→ **Scene edit records**
((
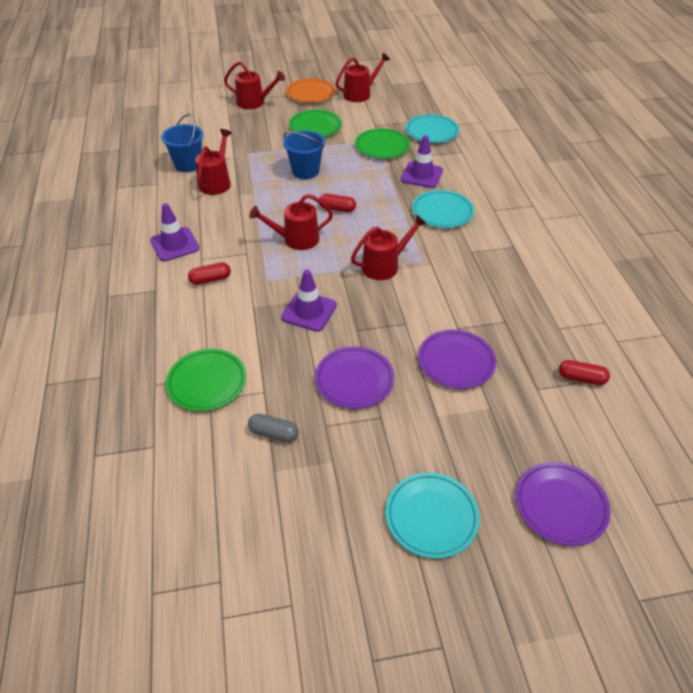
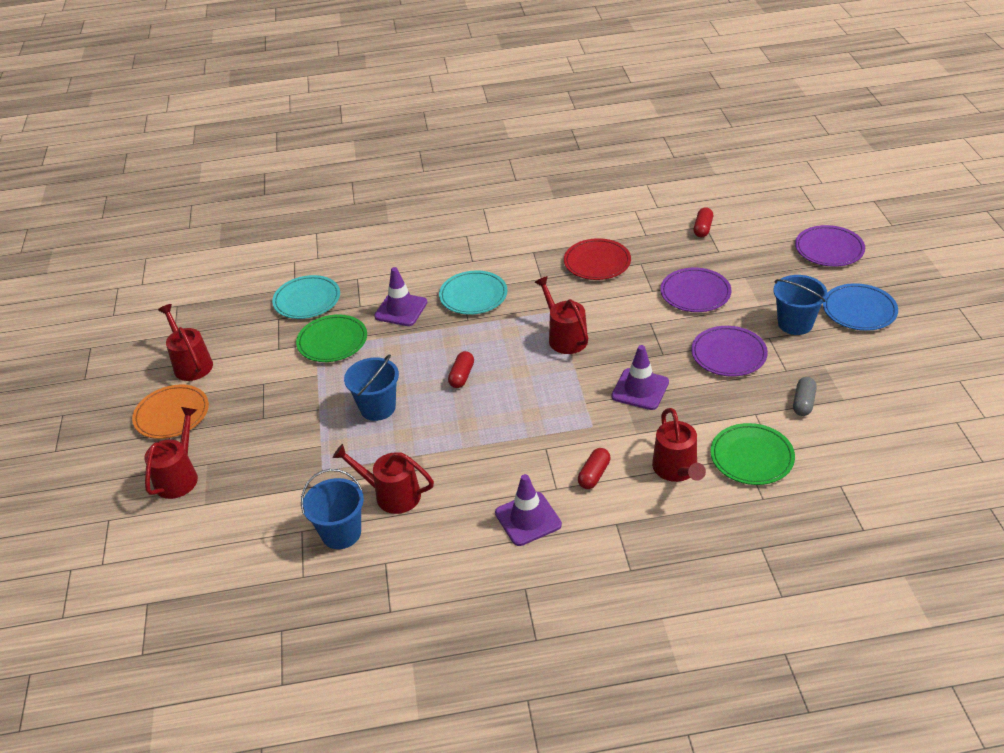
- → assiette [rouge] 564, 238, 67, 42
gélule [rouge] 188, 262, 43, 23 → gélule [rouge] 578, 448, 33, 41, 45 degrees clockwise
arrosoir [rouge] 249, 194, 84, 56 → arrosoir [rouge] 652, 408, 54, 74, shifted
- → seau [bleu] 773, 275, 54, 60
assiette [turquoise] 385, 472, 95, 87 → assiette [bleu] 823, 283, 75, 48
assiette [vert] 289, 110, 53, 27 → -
))
→ **EXERCISE BRIEF**
Your copy of the data above should match it exactly, apart from the images.

→ **REPLY**
- → assiette [rouge] 564, 238, 67, 42
gélule [rouge] 188, 262, 43, 23 → gélule [rouge] 578, 448, 33, 41, 45 degrees clockwise
arrosoir [rouge] 249, 194, 84, 56 → arrosoir [rouge] 652, 408, 54, 74, shifted
- → seau [bleu] 773, 275, 54, 60
assiette [turquoise] 385, 472, 95, 87 → assiette [bleu] 823, 283, 75, 48
assiette [vert] 289, 110, 53, 27 → -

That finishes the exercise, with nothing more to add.